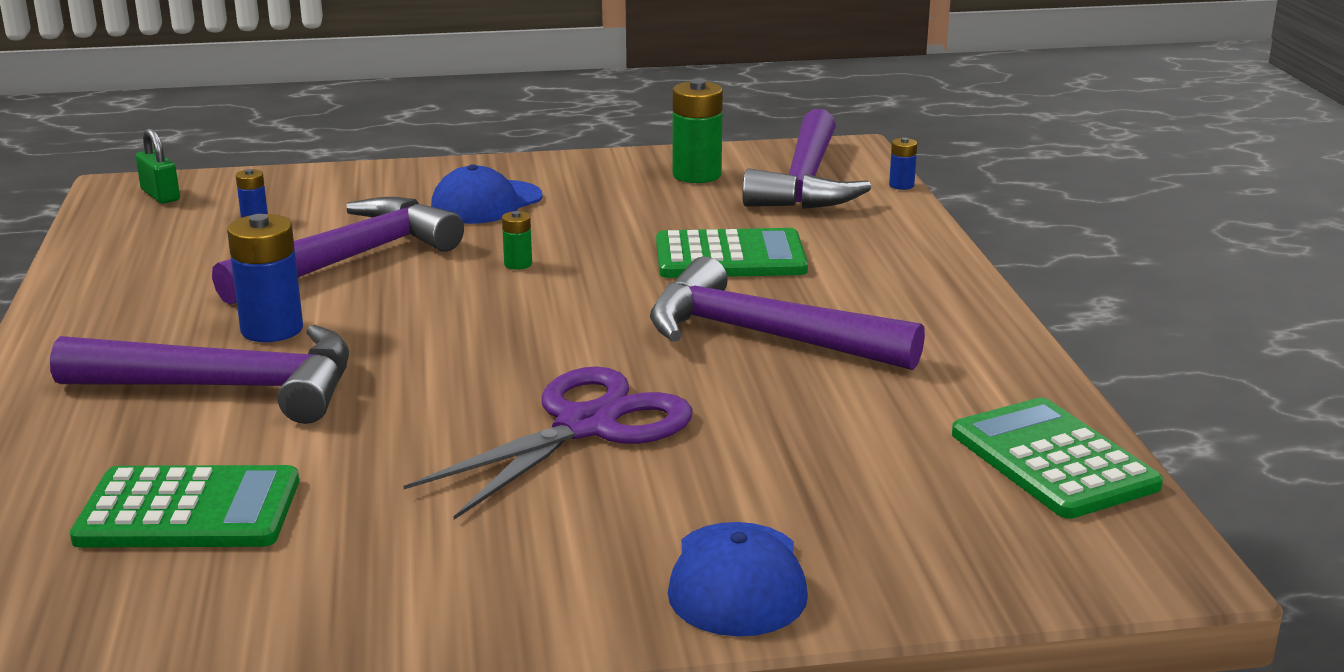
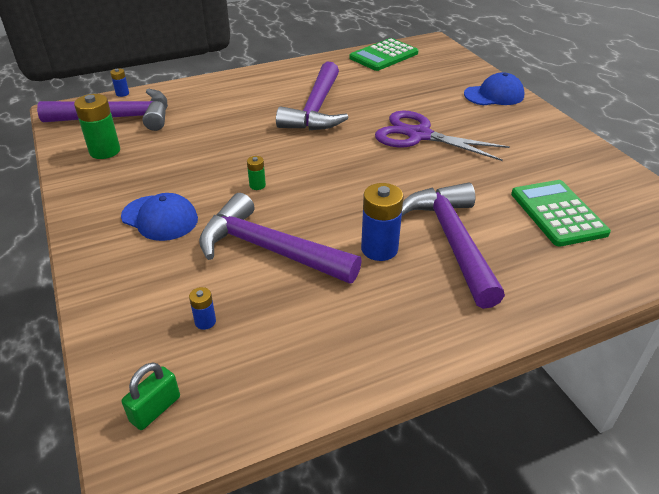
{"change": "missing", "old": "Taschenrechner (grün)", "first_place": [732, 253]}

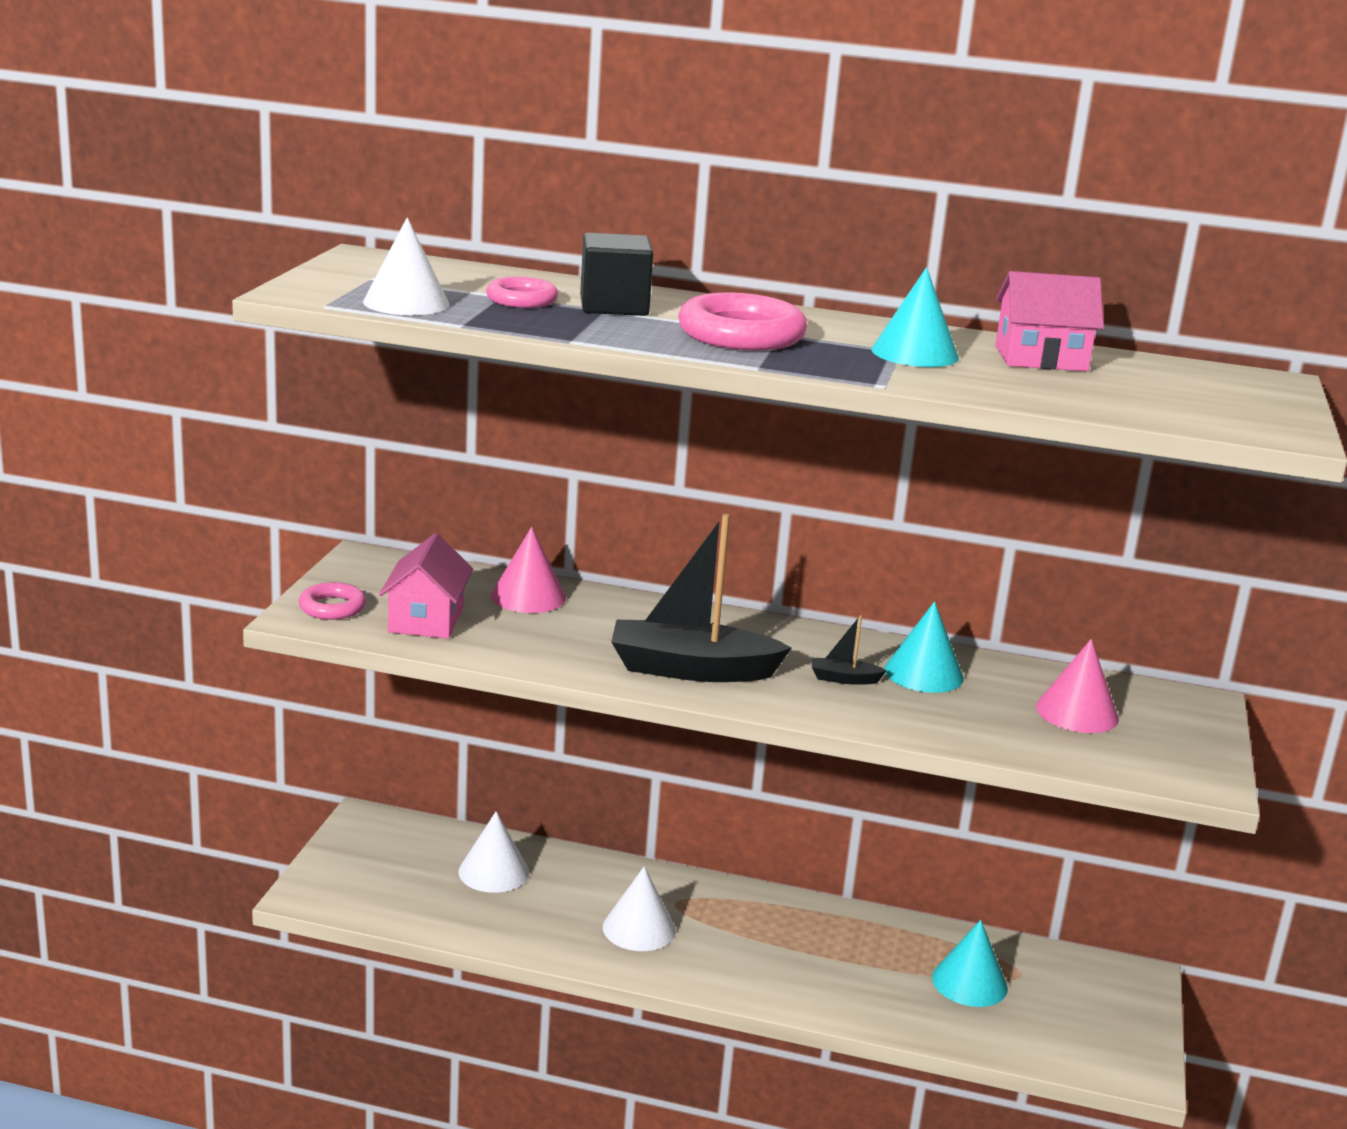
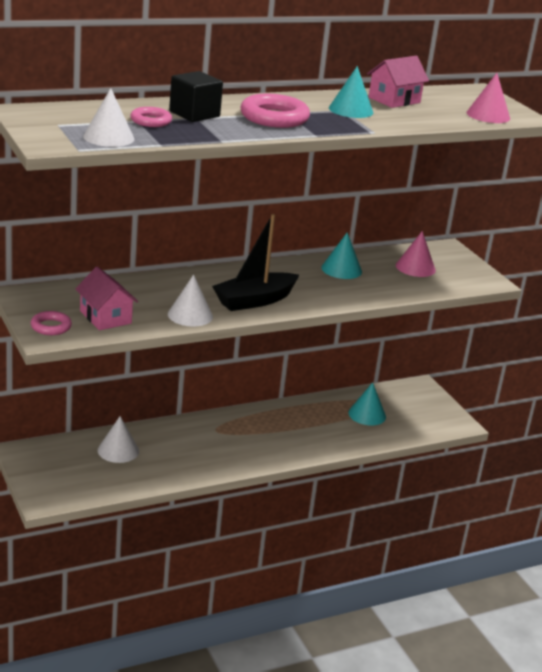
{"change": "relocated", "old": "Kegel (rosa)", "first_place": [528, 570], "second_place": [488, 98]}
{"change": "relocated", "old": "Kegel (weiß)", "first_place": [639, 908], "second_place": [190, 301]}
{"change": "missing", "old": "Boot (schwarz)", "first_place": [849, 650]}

════

**ABOUT THIS TASK**: Return the data exactly as it stands, minus the pictures.

**ANSWER BELOW**:
{"change": "missing", "old": "Taschenrechner (grün)", "first_place": [732, 253]}

{"change": "relocated", "old": "Kegel (rosa)", "first_place": [528, 570], "second_place": [488, 98]}
{"change": "relocated", "old": "Kegel (weiß)", "first_place": [639, 908], "second_place": [190, 301]}
{"change": "missing", "old": "Boot (schwarz)", "first_place": [849, 650]}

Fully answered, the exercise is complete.